REQUIRED ACTION :: With the pictures excluded, repeat every entry exactly.
+++ SOURCE MATERIAL +++
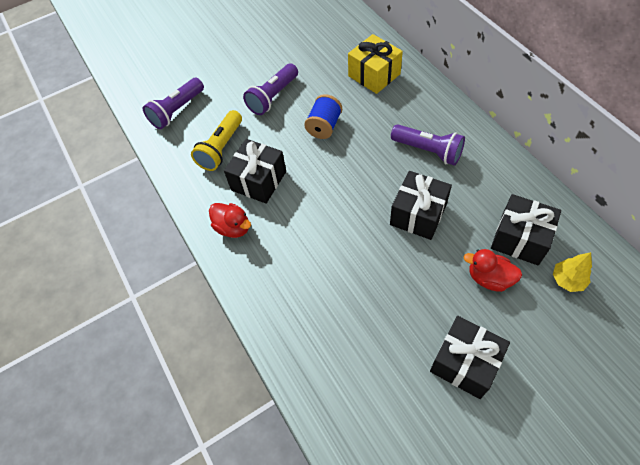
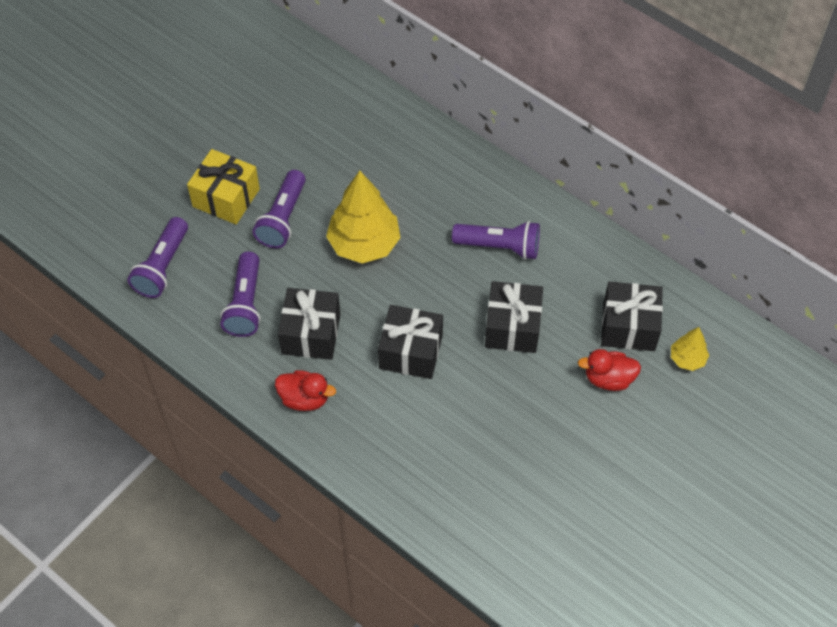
camera: 25 degrees left, 0 degrees up
(221, 148) = (245, 304): yellow flashlight -> purple flashlight
(324, 126) = (364, 244): blue spool -> yellow tree
(374, 75) = (401, 159): yellow gift -> yellow gift (226, 198)
(464, 363) = (608, 473): black gift -> black gift (410, 352)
+++
REPLY ::
camera: 25 degrees left, 0 degrees up
(221, 148) = (245, 304): yellow flashlight -> purple flashlight
(324, 126) = (364, 244): blue spool -> yellow tree
(374, 75) = (401, 159): yellow gift -> yellow gift (226, 198)
(464, 363) = (608, 473): black gift -> black gift (410, 352)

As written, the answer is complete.